WHAT THE TASK REQUIRES:
An exact copy of the listing below is needed, with no pictures in it.

======== INFORMATION SHOWN ========

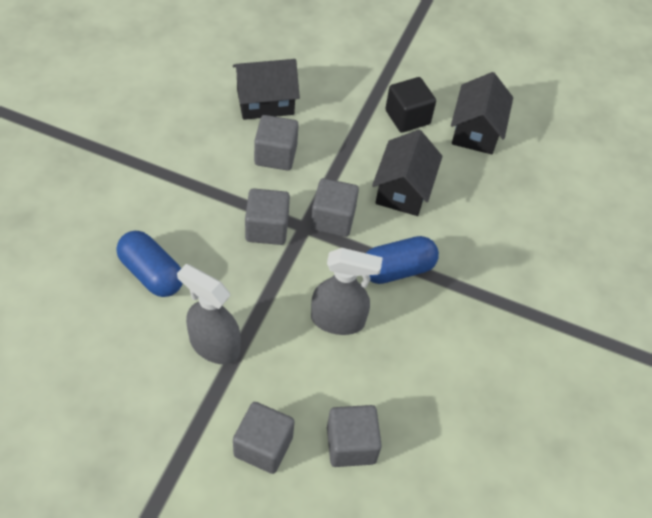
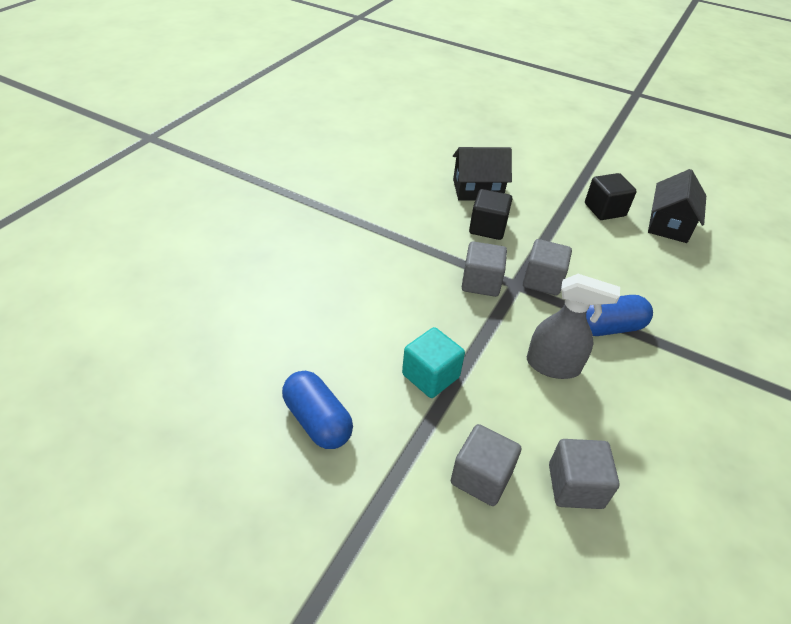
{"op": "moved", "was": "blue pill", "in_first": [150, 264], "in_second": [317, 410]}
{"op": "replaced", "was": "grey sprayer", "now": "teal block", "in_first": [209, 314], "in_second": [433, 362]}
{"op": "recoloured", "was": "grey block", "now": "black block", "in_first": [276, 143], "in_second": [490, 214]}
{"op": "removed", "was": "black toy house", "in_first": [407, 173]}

========

WRITTEN ANSWER:
{"op": "moved", "was": "blue pill", "in_first": [150, 264], "in_second": [317, 410]}
{"op": "replaced", "was": "grey sprayer", "now": "teal block", "in_first": [209, 314], "in_second": [433, 362]}
{"op": "recoloured", "was": "grey block", "now": "black block", "in_first": [276, 143], "in_second": [490, 214]}
{"op": "removed", "was": "black toy house", "in_first": [407, 173]}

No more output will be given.